### Task prompt
The records are set out below this line. Return exactly the lines from the one containing "workbench: (215, 136)" through the last, and exclude the pictures.
━━━━━━━━━━━━━━━━
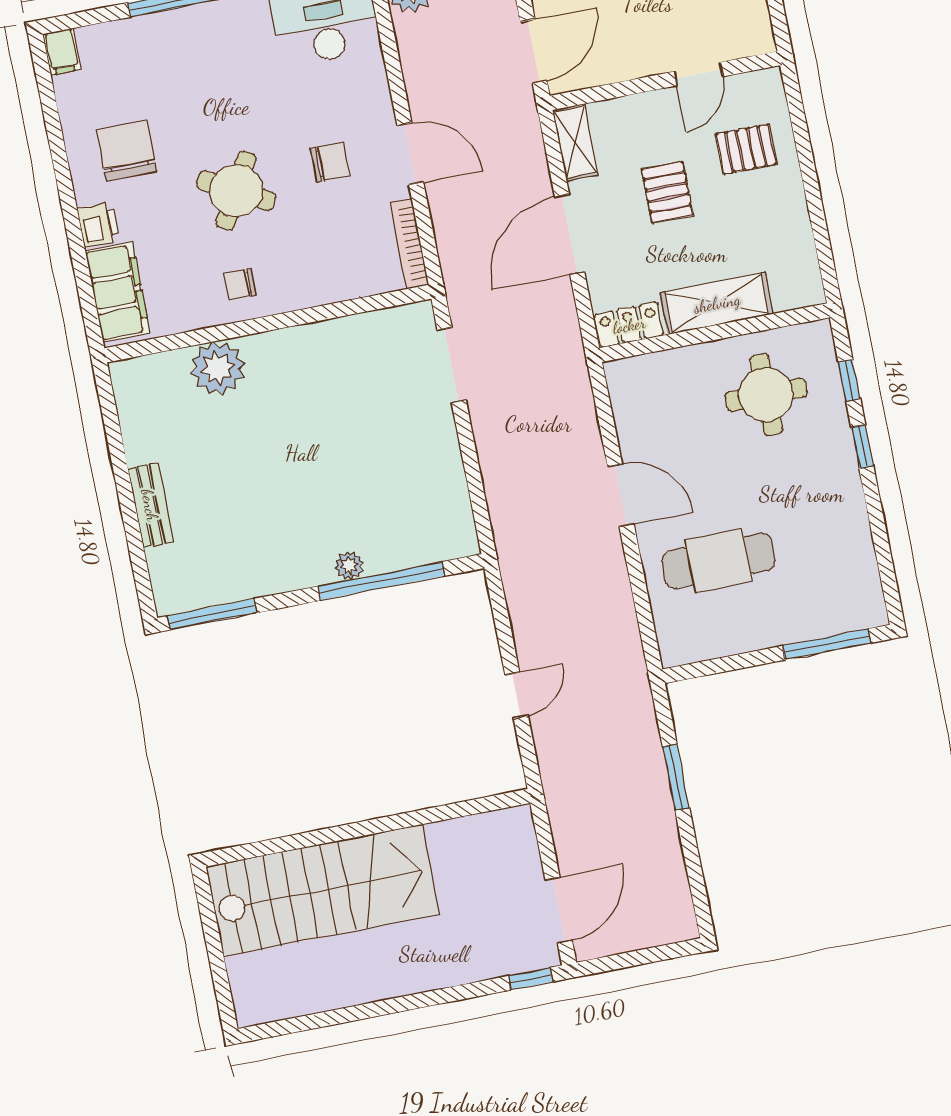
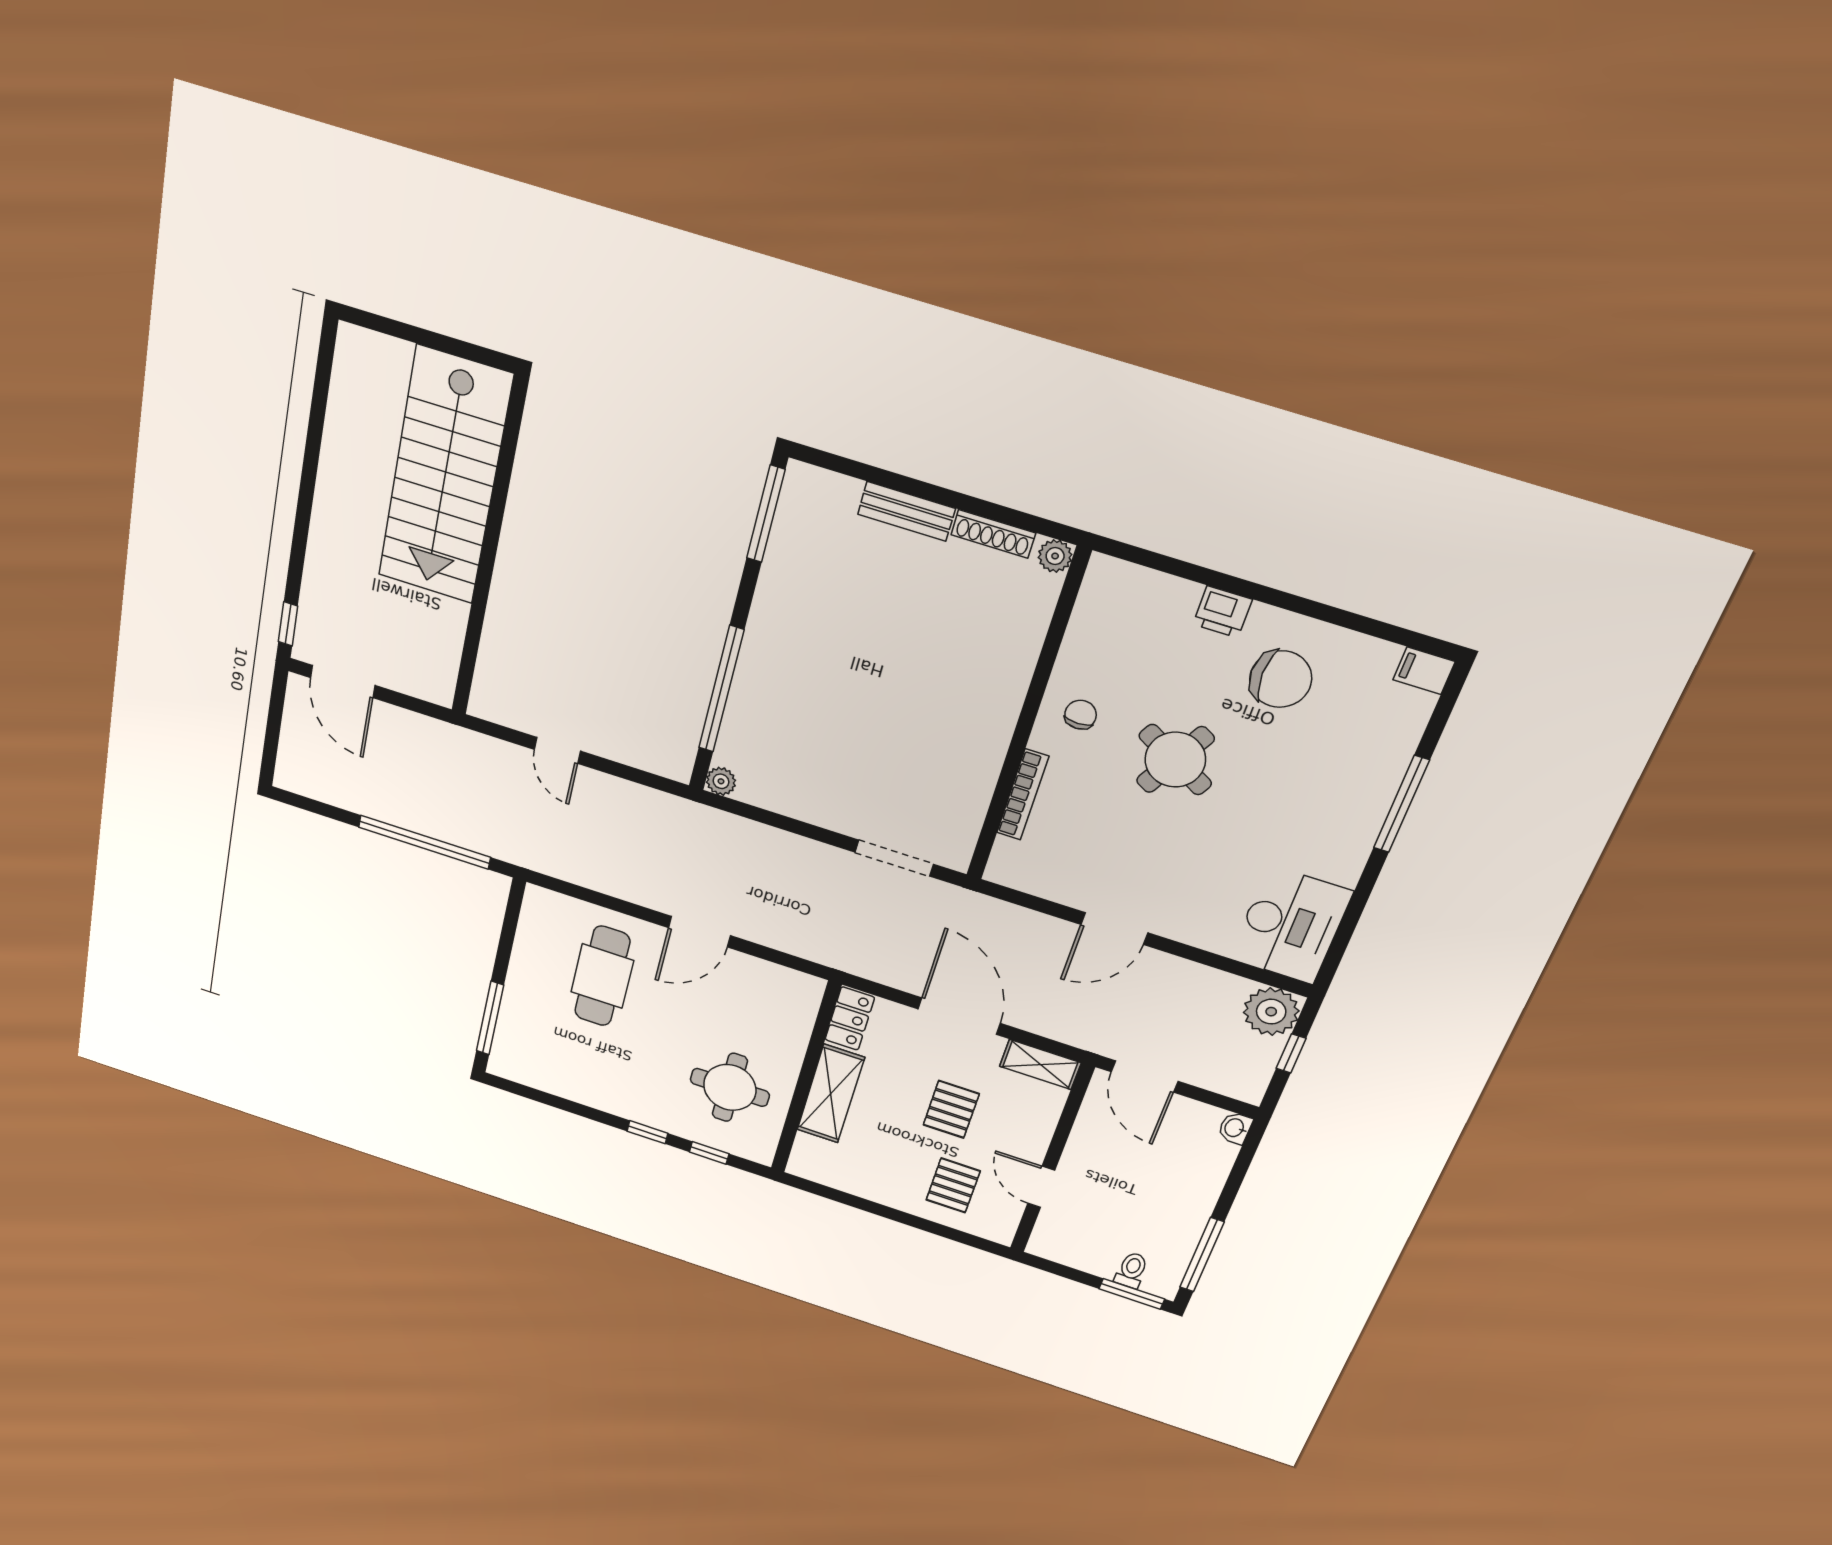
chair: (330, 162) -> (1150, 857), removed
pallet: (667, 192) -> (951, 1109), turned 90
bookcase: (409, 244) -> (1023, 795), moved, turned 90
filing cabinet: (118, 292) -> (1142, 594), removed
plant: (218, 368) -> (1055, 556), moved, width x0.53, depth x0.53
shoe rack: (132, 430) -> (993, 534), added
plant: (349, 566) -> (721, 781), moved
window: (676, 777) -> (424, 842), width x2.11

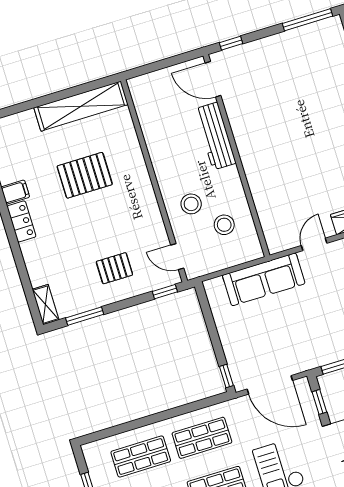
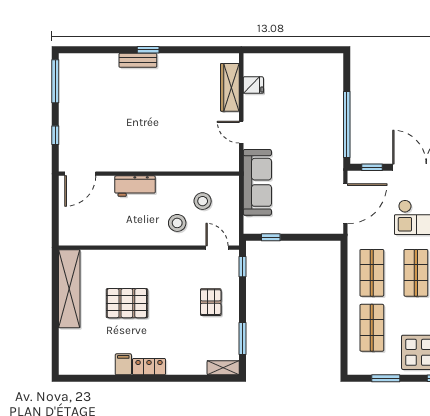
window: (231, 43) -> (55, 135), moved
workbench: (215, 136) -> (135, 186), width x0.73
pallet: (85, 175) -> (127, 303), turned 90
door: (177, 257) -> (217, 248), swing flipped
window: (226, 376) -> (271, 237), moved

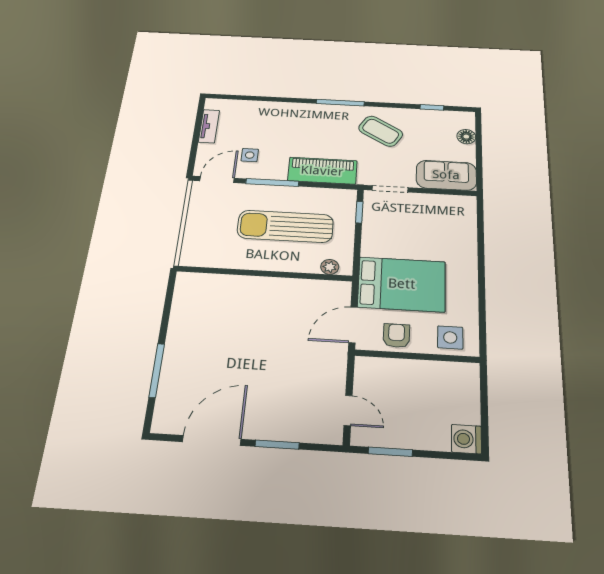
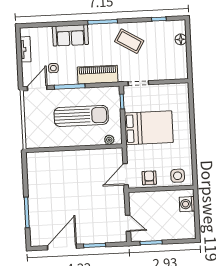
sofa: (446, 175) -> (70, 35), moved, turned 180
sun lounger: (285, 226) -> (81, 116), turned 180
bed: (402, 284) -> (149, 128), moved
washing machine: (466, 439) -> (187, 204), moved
━━━━━━━━━━━━━━━━
### Answer to the exercise
workbench: (215, 136) -> (135, 186), width x0.73
pallet: (85, 175) -> (127, 303), turned 90
door: (177, 257) -> (217, 248), swing flipped
window: (226, 376) -> (271, 237), moved

sofa: (446, 175) -> (70, 35), moved, turned 180
sun lounger: (285, 226) -> (81, 116), turned 180
bed: (402, 284) -> (149, 128), moved
washing machine: (466, 439) -> (187, 204), moved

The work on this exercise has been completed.